-------- Supplied material

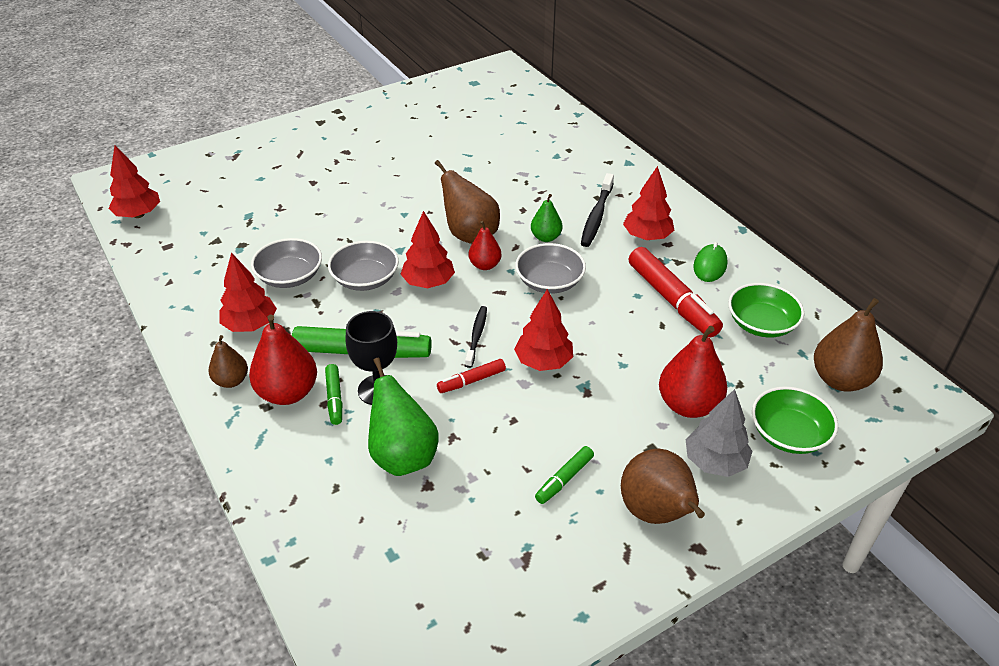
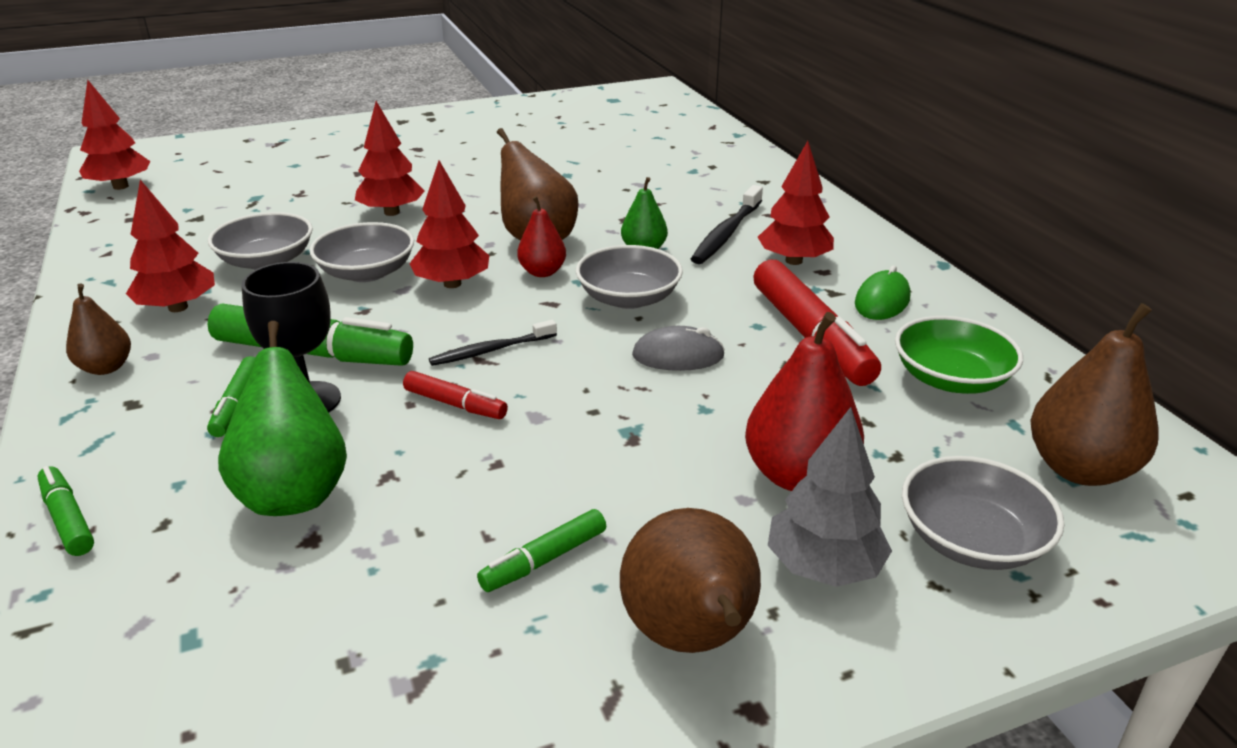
camera: 10 degrees right, 10 degrees down
(277, 492) = (68, 518): none -> green marker
(288, 393) = (175, 390): red pear -> none
(471, 381) = (455, 404): red marker -> red marker turned 135 degrees counterclockwise
(476, 336) = (491, 350): black toothbrush -> black toothbrush turned 135 degrees counterclockwise
(543, 361) = (579, 392): red tree -> red tree (392, 212)
(595, 326) = (678, 356): none -> grey mouse
(788, 434) = (971, 539): green bowl -> grey bowl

----------------

Required action =>
Output nothing but the lines from the one containing "(476, 336) = (491, 350): black" through the last line of the data, exactly as they stand.

Task result =>
(476, 336) = (491, 350): black toothbrush -> black toothbrush turned 135 degrees counterclockwise
(543, 361) = (579, 392): red tree -> red tree (392, 212)
(595, 326) = (678, 356): none -> grey mouse
(788, 434) = (971, 539): green bowl -> grey bowl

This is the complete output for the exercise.